| DATASET |
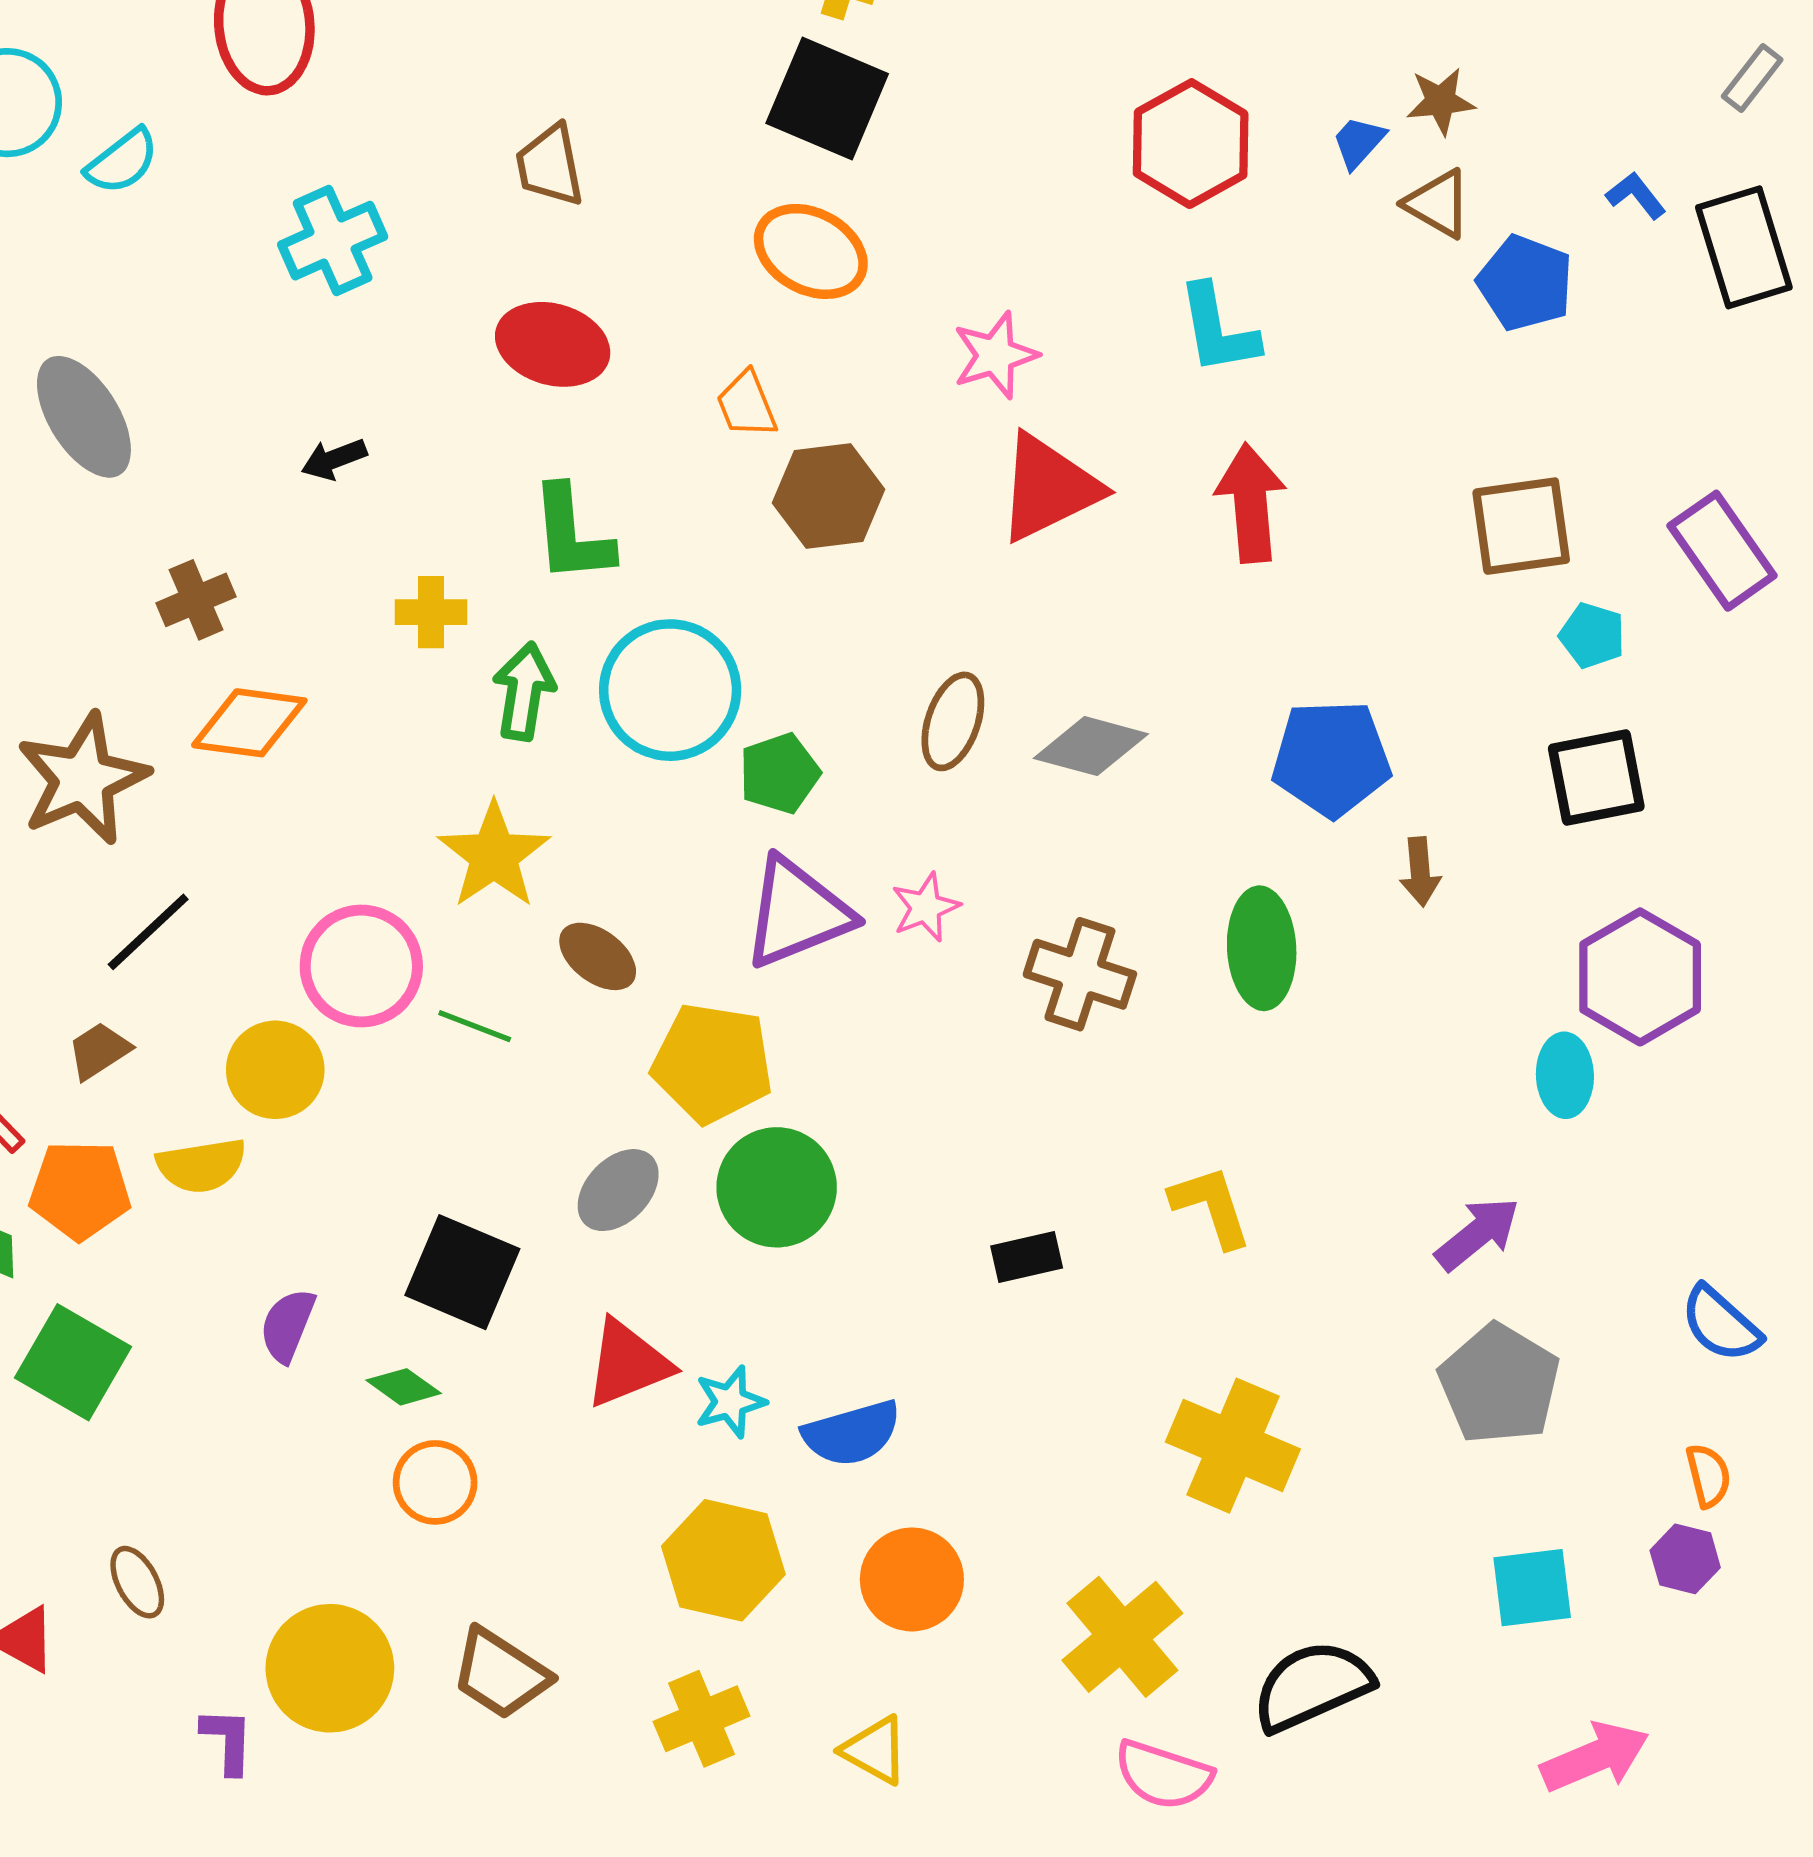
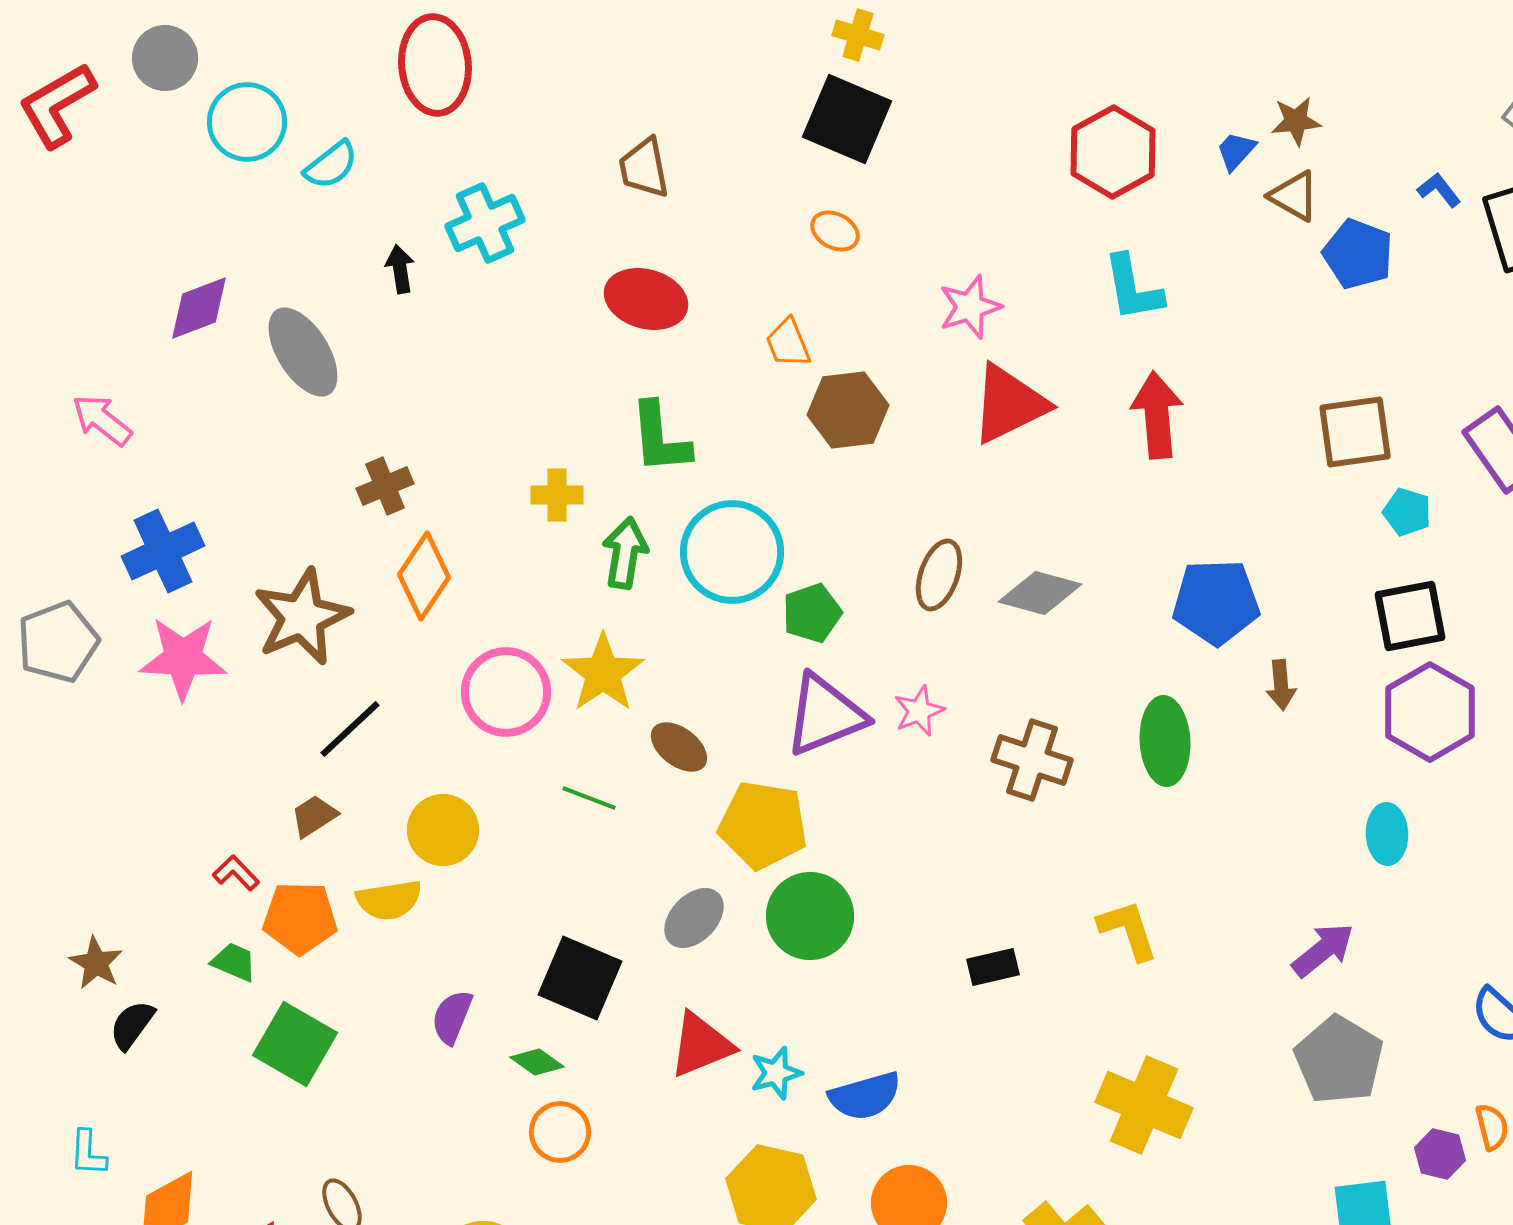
orange ellipse: (811, 251) -> (835, 231), size x0.6
black arrow: (334, 459) -> (400, 269), moved, turned 102
orange diamond: (249, 723) -> (424, 576), turned -64
pink circle: (361, 966) -> (506, 692), moved
purple hexagon: (1640, 977) -> (1430, 712), moved
purple hexagon: (1685, 1559) -> (1440, 1154), moved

| EXERCISE GOAL |
Using the data above, show each line where "hexagon" occurs.

| SOLUTION BELOW |
purple hexagon: (1640, 977) -> (1430, 712), moved
purple hexagon: (1685, 1559) -> (1440, 1154), moved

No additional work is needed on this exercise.